┏━━
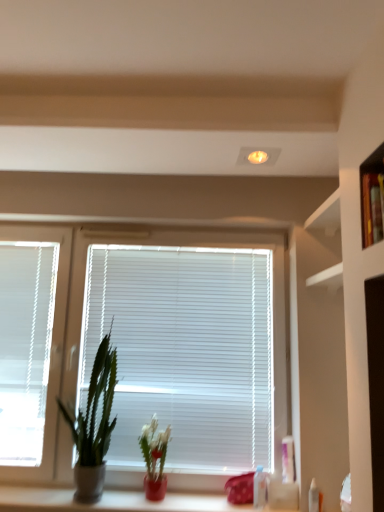
Question: Should I look upward or downward to see white glossy counter at lower center?

Choices:
 (A) up
 (B) down

Answer: (B)

Question: From the image's perspective, would you say white plastic blinds at center is positioned over white plastic bottle at lower right, the 2th toiletry when ordered from left to right?

Choices:
 (A) no
 (B) yes

Answer: (B)

Question: From a real-world perspective, is white plastic blinds at center physically above white plastic bottle at lower right, which is the second toiletry in back-to-front order?

Choices:
 (A) no
 (B) yes

Answer: (B)

Question: Can you confirm if white plastic blinds at center is positioned to the left of white plastic bottle at lower right, the first toiletry in the right-to-left sequence?

Choices:
 (A) no
 (B) yes

Answer: (B)

Question: Does white plastic blinds at center have a larger size compared to white plastic bottle at lower right, which is the second toiletry in back-to-front order?

Choices:
 (A) no
 (B) yes

Answer: (B)

Question: Would you say white plastic blinds at center is outside white plastic bottle at lower right, the first toiletry positioned from the front?

Choices:
 (A) no
 (B) yes

Answer: (B)

Question: Is white plastic blinds at center facing away from white plastic bottle at lower right, which is the second toiletry in back-to-front order?

Choices:
 (A) yes
 (B) no

Answer: (B)

Question: From a real-world perspective, does green matte plant at left, which ranks as the 1th houseplant in left-to-right order, sit lower than matte ceramic plant at lower center, which appears as the second houseplant when viewed from the left?

Choices:
 (A) no
 (B) yes

Answer: (A)

Question: Does green matte plant at left, the second houseplant in the right-to-left sequence, have a lesser width compared to matte ceramic plant at lower center, which appears as the second houseplant when viewed from the left?

Choices:
 (A) no
 (B) yes

Answer: (A)

Question: Does green matte plant at left, the second houseplant in the right-to-left sequence, have a lesser height compared to matte ceramic plant at lower center, which appears as the second houseplant when viewed from the left?

Choices:
 (A) yes
 (B) no

Answer: (B)

Question: Is green matte plant at left, the second houseplant in the right-to-left sequence, at the right side of matte ceramic plant at lower center, placed as the first houseplant when sorted from right to left?

Choices:
 (A) yes
 (B) no

Answer: (B)

Question: Considering the relative sizes of green matte plant at left, which ranks as the 1th houseplant in left-to-right order, and matte ceramic plant at lower center, placed as the first houseplant when sorted from right to left, in the image provided, is green matte plant at left, which ranks as the 1th houseplant in left-to-right order, taller than matte ceramic plant at lower center, placed as the first houseplant when sorted from right to left,?

Choices:
 (A) yes
 (B) no

Answer: (A)

Question: Is green matte plant at left, the second houseplant in the right-to-left sequence, positioned behind matte ceramic plant at lower center, placed as the first houseplant when sorted from right to left?

Choices:
 (A) no
 (B) yes

Answer: (A)

Question: Considering the relative sizes of green matte plant at left, the second houseplant in the right-to-left sequence, and white plastic blinds at left in the image provided, is green matte plant at left, the second houseplant in the right-to-left sequence, wider than white plastic blinds at left?

Choices:
 (A) yes
 (B) no

Answer: (A)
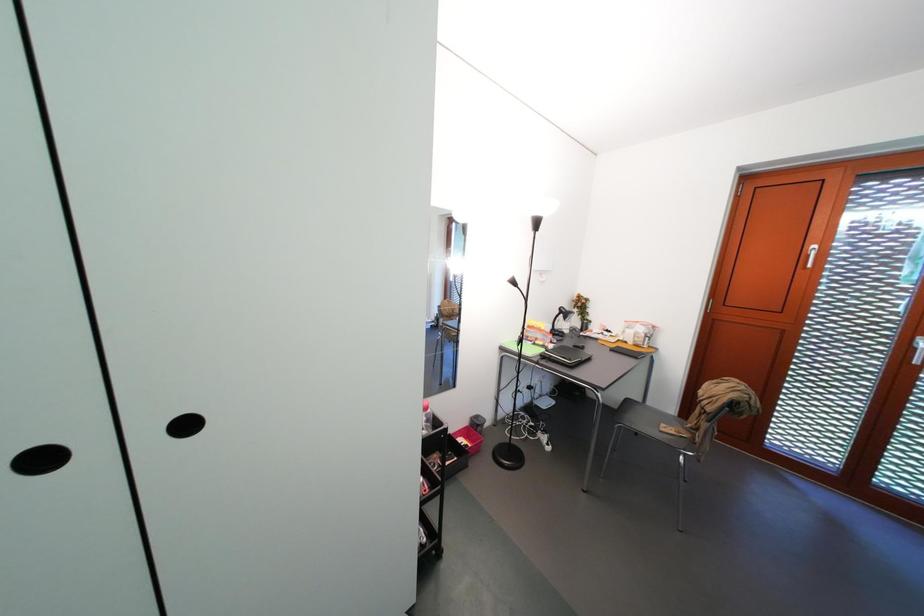
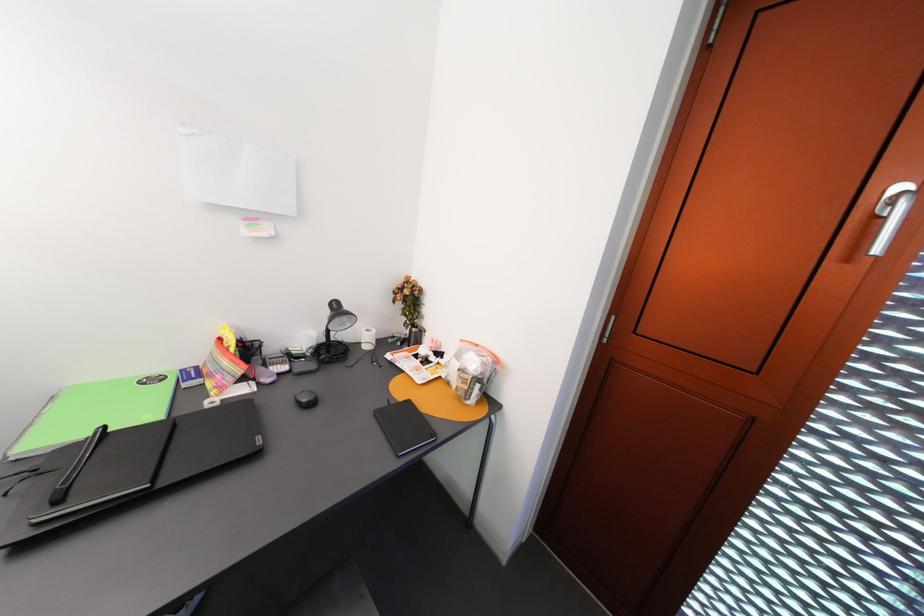
In a continuous first-person perspective shot, in which direction is the camera moving?

The movement direction of the cameraman is right, forward.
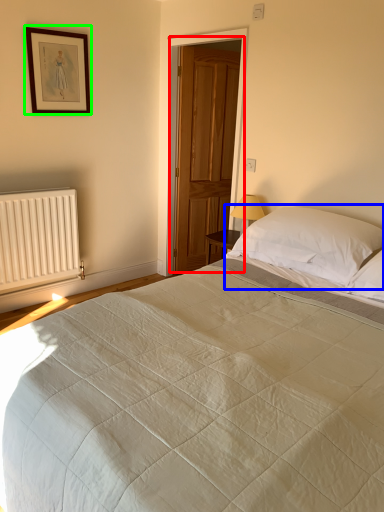
Question: Estimate the real-world distances between objects in this image. Which object is farther from door (highlighted by a red box), pillow (highlighted by a blue box) or picture frame (highlighted by a green box)?

Choices:
 (A) pillow
 (B) picture frame

Answer: (A)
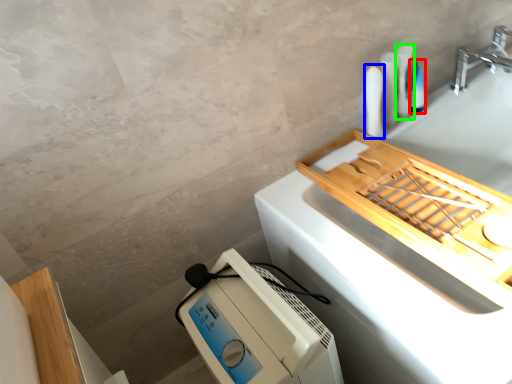
Question: Which object is the farthest from toiletry (highlighted by a red box)? Choose among these: toiletry (highlighted by a blue box) or toiletry (highlighted by a green box).

Choices:
 (A) toiletry
 (B) toiletry

Answer: (A)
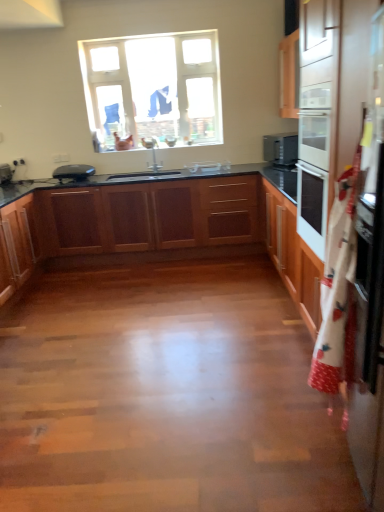
Question: Looking at their shapes, would you say clear glass window at upper center is wider or thinner than wooden cabinets at center, marked as the first cabinetry in a back-to-front arrangement?

Choices:
 (A) thin
 (B) wide

Answer: (A)

Question: In the image, is clear glass window at upper center on the left side or the right side of wooden cabinets at center, the 3th cabinetry viewed from the front?

Choices:
 (A) left
 (B) right

Answer: (B)

Question: Based on their relative distances, which object is farther from the clear glass window at upper center?

Choices:
 (A) matte black toaster at left
 (B) wooden cabinets at center, the 3th cabinetry viewed from the front
 (C) white fabric apron at right
 (D) satin black microwave at upper right
 (E) wooden cabinet at left, placed as the second cabinetry when sorted from back to front

Answer: (C)

Question: Estimate the real-world distances between objects in this image. Which object is farther from the wooden cabinets at center, marked as the first cabinetry in a back-to-front arrangement?

Choices:
 (A) wooden cabinet at left, which is counted as the second cabinetry, starting from the front
 (B) wooden floor at center
 (C) clear glass window at upper center
 (D) matte black toaster at left
 (E) wooden cabinets at center, which is counted as the first cabinetry, starting from the front

Answer: (D)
┗━━
▶ [EXERCISE]
Rewrite all of the records, replacing "houseplant" with "potted plant" and leaving everything else unchanged. Omit the pictures from your answer.

▶ [CORRECT OUTPUT]
Question: Should I look upward or downward to see white glossy counter at lower center?

Choices:
 (A) up
 (B) down

Answer: (B)

Question: From the image's perspective, would you say white plastic blinds at center is positioned over white plastic bottle at lower right, the 2th toiletry when ordered from left to right?

Choices:
 (A) no
 (B) yes

Answer: (B)

Question: From a real-world perspective, is white plastic blinds at center physically above white plastic bottle at lower right, which is the second toiletry in back-to-front order?

Choices:
 (A) no
 (B) yes

Answer: (B)

Question: Can you confirm if white plastic blinds at center is positioned to the left of white plastic bottle at lower right, the first toiletry in the right-to-left sequence?

Choices:
 (A) no
 (B) yes

Answer: (B)

Question: Does white plastic blinds at center have a larger size compared to white plastic bottle at lower right, which is the second toiletry in back-to-front order?

Choices:
 (A) no
 (B) yes

Answer: (B)

Question: Would you say white plastic blinds at center is outside white plastic bottle at lower right, the first toiletry positioned from the front?

Choices:
 (A) no
 (B) yes

Answer: (B)

Question: Is white plastic blinds at center facing away from white plastic bottle at lower right, which is the second toiletry in back-to-front order?

Choices:
 (A) yes
 (B) no

Answer: (B)

Question: From a real-world perspective, does green matte plant at left, which ranks as the 1th potted plant in left-to-right order, sit lower than matte ceramic plant at lower center, which appears as the second potted plant when viewed from the left?

Choices:
 (A) no
 (B) yes

Answer: (A)

Question: Does green matte plant at left, the second potted plant in the right-to-left sequence, have a lesser width compared to matte ceramic plant at lower center, which appears as the second potted plant when viewed from the left?

Choices:
 (A) no
 (B) yes

Answer: (A)

Question: Does green matte plant at left, the second potted plant in the right-to-left sequence, have a lesser height compared to matte ceramic plant at lower center, which appears as the second potted plant when viewed from the left?

Choices:
 (A) yes
 (B) no

Answer: (B)

Question: Is green matte plant at left, the second potted plant in the right-to-left sequence, at the right side of matte ceramic plant at lower center, placed as the first potted plant when sorted from right to left?

Choices:
 (A) yes
 (B) no

Answer: (B)

Question: Considering the relative sizes of green matte plant at left, which ranks as the 1th potted plant in left-to-right order, and matte ceramic plant at lower center, placed as the first potted plant when sorted from right to left, in the image provided, is green matte plant at left, which ranks as the 1th potted plant in left-to-right order, taller than matte ceramic plant at lower center, placed as the first potted plant when sorted from right to left,?

Choices:
 (A) yes
 (B) no

Answer: (A)

Question: Is green matte plant at left, the second potted plant in the right-to-left sequence, positioned behind matte ceramic plant at lower center, placed as the first potted plant when sorted from right to left?

Choices:
 (A) no
 (B) yes

Answer: (A)

Question: Considering the relative sizes of green matte plant at left, the second potted plant in the right-to-left sequence, and white plastic blinds at left in the image provided, is green matte plant at left, the second potted plant in the right-to-left sequence, wider than white plastic blinds at left?

Choices:
 (A) yes
 (B) no

Answer: (A)
In a continuous first-person perspective shot, in which direction is the camera moving?

The movement direction of the cameraman is right, forward.
Question: Estimate the real-world distances between objects in this image. Which object is farther from door (highlighted by a red box), pillow (highlighted by a blue box) or picture frame (highlighted by a green box)?

Choices:
 (A) pillow
 (B) picture frame

Answer: (A)
Question: Which object is the farthest from toiletry (highlighted by a red box)? Choose among these: toiletry (highlighted by a blue box) or toiletry (highlighted by a green box).

Choices:
 (A) toiletry
 (B) toiletry

Answer: (A)
Question: Looking at their shapes, would you say clear glass window at upper center is wider or thinner than wooden cabinets at center, marked as the first cabinetry in a back-to-front arrangement?

Choices:
 (A) thin
 (B) wide

Answer: (A)

Question: In the image, is clear glass window at upper center on the left side or the right side of wooden cabinets at center, the 3th cabinetry viewed from the front?

Choices:
 (A) left
 (B) right

Answer: (B)

Question: Based on their relative distances, which object is farther from the clear glass window at upper center?

Choices:
 (A) matte black toaster at left
 (B) wooden cabinets at center, the 3th cabinetry viewed from the front
 (C) white fabric apron at right
 (D) satin black microwave at upper right
 (E) wooden cabinet at left, placed as the second cabinetry when sorted from back to front

Answer: (C)

Question: Estimate the real-world distances between objects in this image. Which object is farther from the wooden cabinets at center, marked as the first cabinetry in a back-to-front arrangement?

Choices:
 (A) wooden cabinet at left, which is counted as the second cabinetry, starting from the front
 (B) wooden floor at center
 (C) clear glass window at upper center
 (D) matte black toaster at left
 (E) wooden cabinets at center, which is counted as the first cabinetry, starting from the front

Answer: (D)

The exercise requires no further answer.